Given request —
Check every line below for the word "JSON" and copy the ones that have it.

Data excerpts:
════
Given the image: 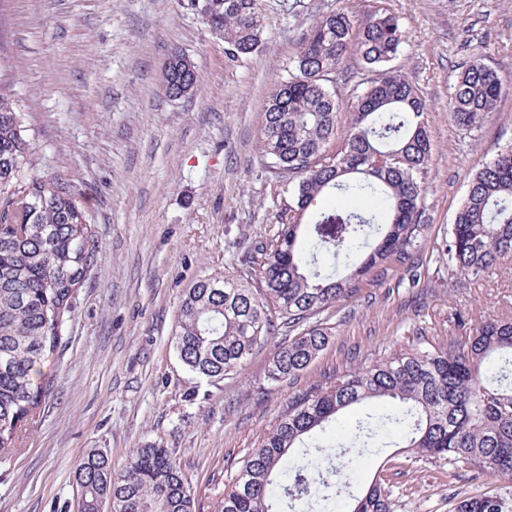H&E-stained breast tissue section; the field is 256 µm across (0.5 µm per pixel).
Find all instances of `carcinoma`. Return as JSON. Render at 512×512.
I'll list each match as a JSON object with an SVG mask.
<instances>
[{
  "instance_id": "carcinoma-1",
  "label": "carcinoma",
  "mask_w": 512,
  "mask_h": 512,
  "mask_svg": "<svg viewBox=\"0 0 512 512\" xmlns=\"http://www.w3.org/2000/svg\"><path fill=\"white\" fill-rule=\"evenodd\" d=\"M208 29L224 40L229 58L257 52V0H198ZM403 34L398 20L379 9L357 19L339 9L316 19L299 51L270 93L261 153L268 167L294 183L295 211L313 212L304 226L281 221L255 243L245 263L258 267L261 287L233 274L204 275L179 301L173 337L182 364L218 383L241 370L280 328L267 380L276 386L304 370L329 341L311 318L344 302L377 266L403 262L416 248L425 193L423 173L432 156L425 102L415 85L392 70ZM374 72L355 91L351 123L341 148L339 106L328 85L350 59ZM164 92L189 93L195 66L181 53L165 67ZM512 79L479 59L456 76L450 117L462 130L478 126ZM37 147L16 111L13 85L0 82V454L17 447L49 394L40 365L54 356L77 289L95 265L98 245L76 193L63 179L30 175ZM335 190L343 201L316 209ZM377 244L347 274L337 277L317 262L322 251L349 255L361 248L365 228ZM438 258L459 277L477 278L512 260V149L474 173ZM464 336L425 349L395 351L334 372L288 398L277 422L239 462L214 512H296L338 496L353 473L351 448L290 457L304 438L324 431L353 407H385L357 422L352 448L377 436L380 424L401 428L398 447L428 462L462 463L504 480L491 494L465 497L453 512H512V316L469 323ZM82 512H196L189 483L169 449L147 443L125 471L115 474L106 455L92 450L76 470ZM386 483L377 479L348 512H395Z\"/></svg>"
}]
</instances>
════
Full answer —
Find all instances of `carcinoma`. Return as JSON. Render at 512×512.
I'll list each match as a JSON object with an SVG mask.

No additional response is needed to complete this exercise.